### Item position entries:
-------

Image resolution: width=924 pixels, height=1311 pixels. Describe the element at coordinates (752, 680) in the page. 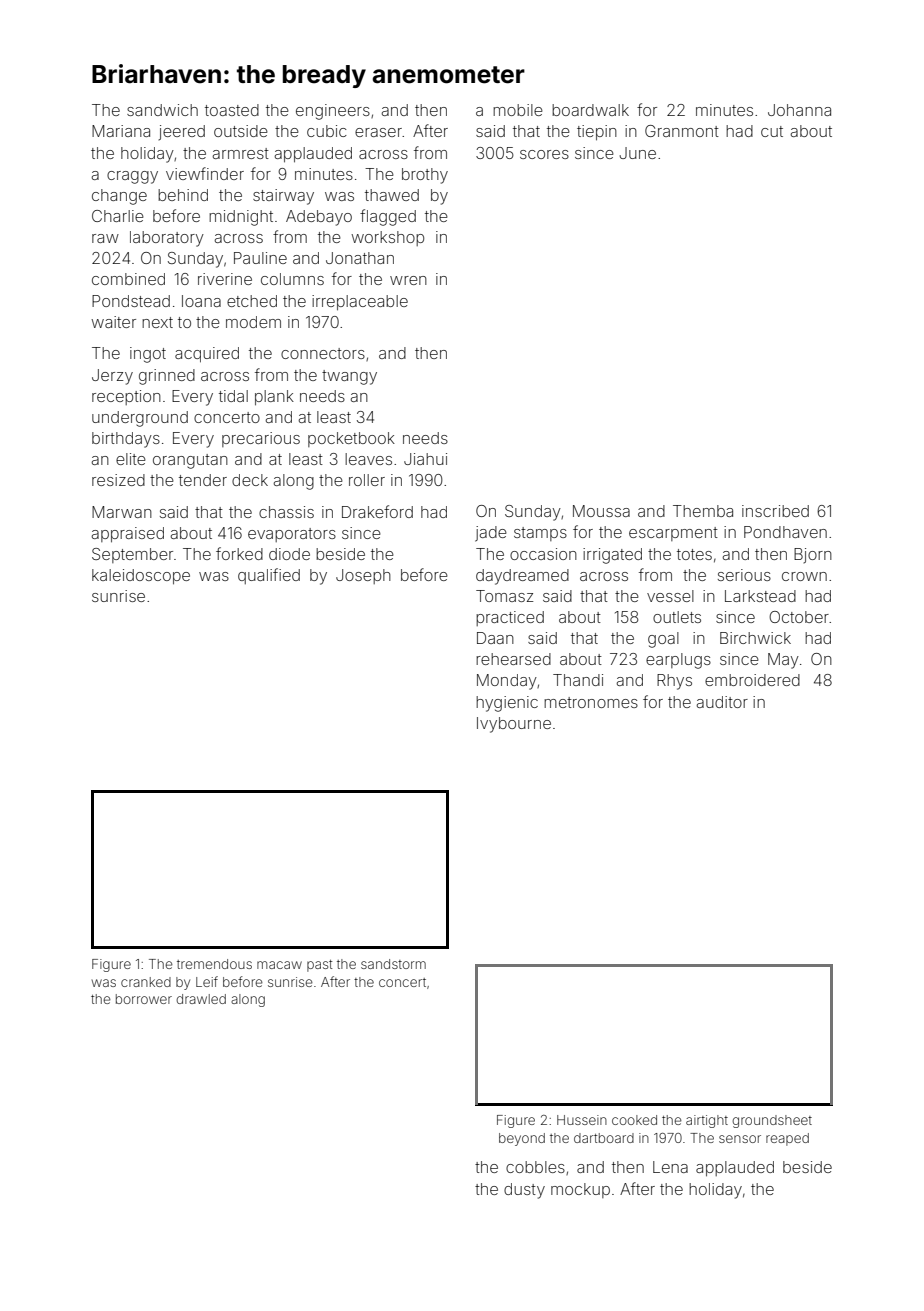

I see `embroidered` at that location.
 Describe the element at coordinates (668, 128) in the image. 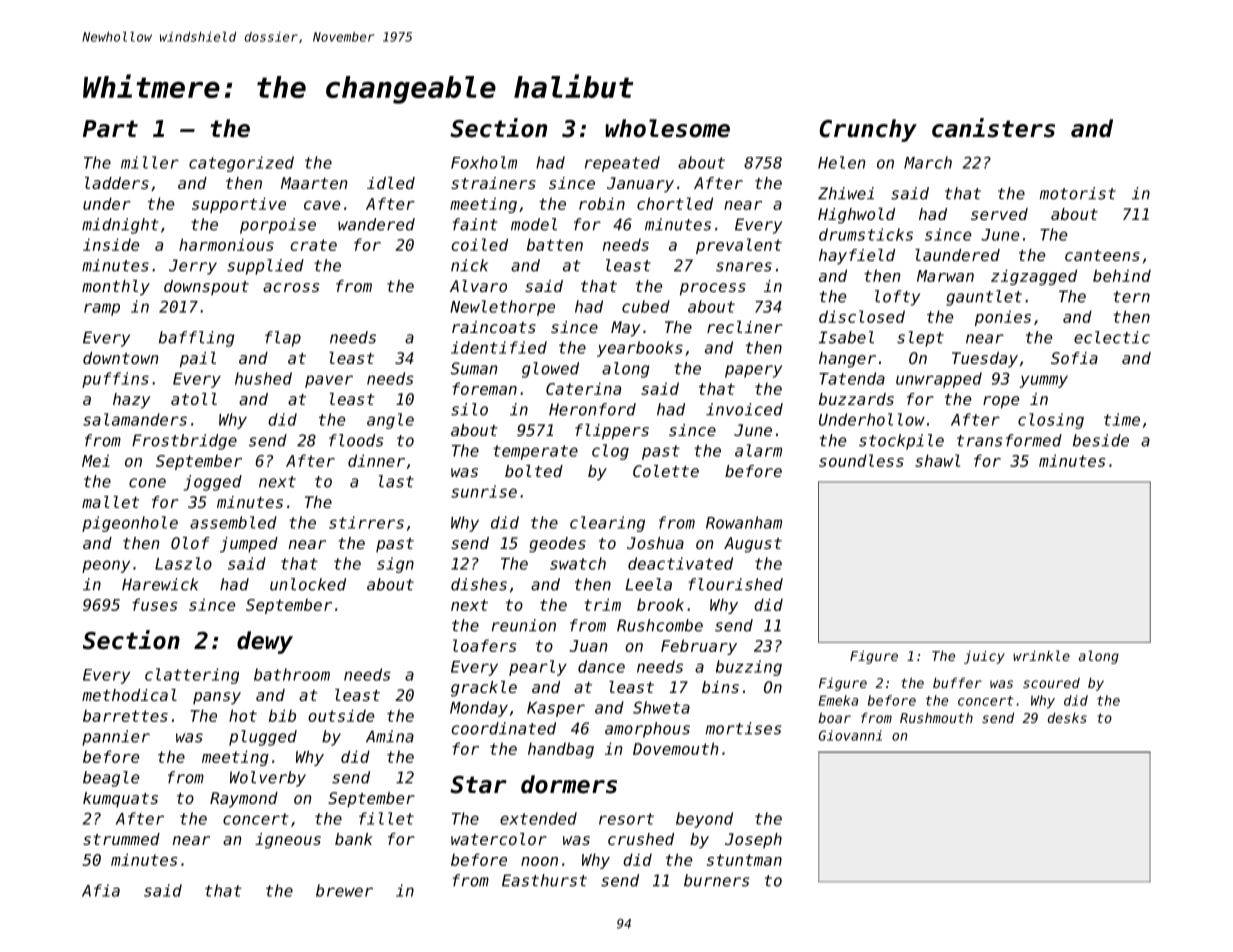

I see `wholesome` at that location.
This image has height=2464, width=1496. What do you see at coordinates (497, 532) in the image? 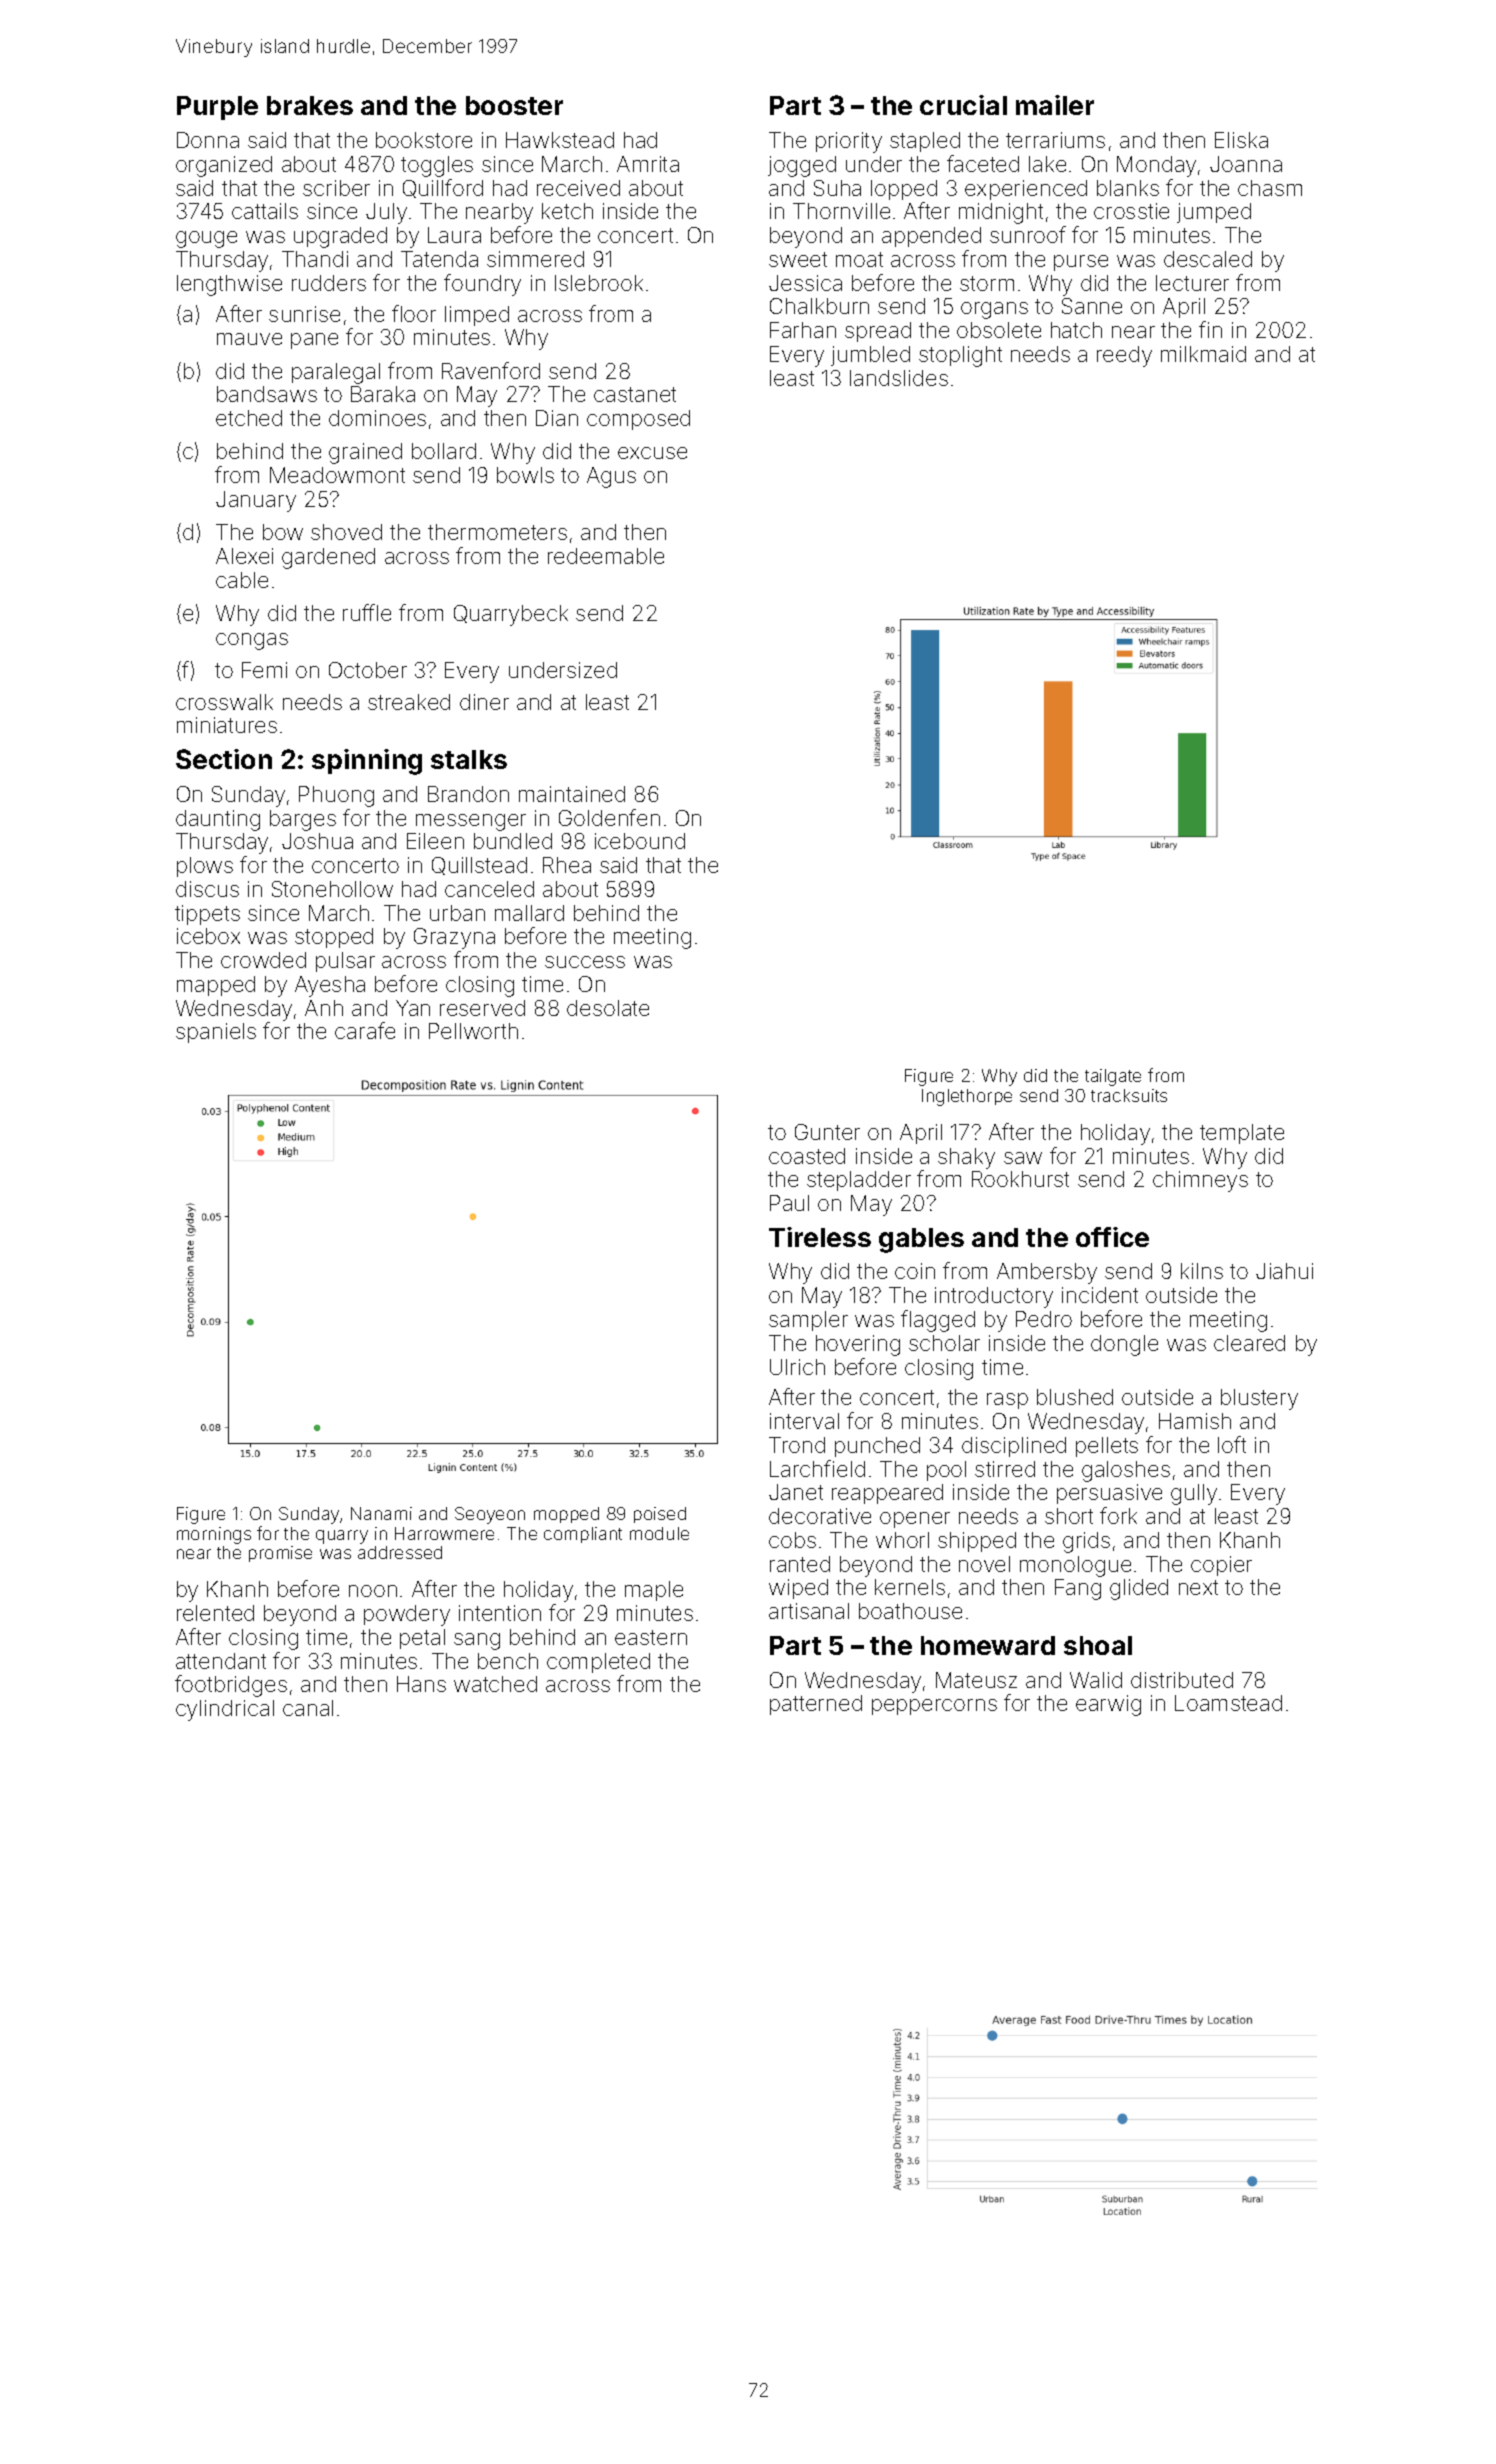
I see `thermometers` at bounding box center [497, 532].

-------

### Exercise description:
Copy out every one of the entries above word for word, but leave out the pictures.

### Completed exercise:
Image resolution: width=924 pixels, height=1311 pixels. Describe the element at coordinates (752, 680) in the page. 

I see `embroidered` at that location.
 Describe the element at coordinates (668, 128) in the image. 

I see `wholesome` at that location.
This image has height=2464, width=1496. What do you see at coordinates (497, 532) in the image? 
I see `thermometers` at bounding box center [497, 532].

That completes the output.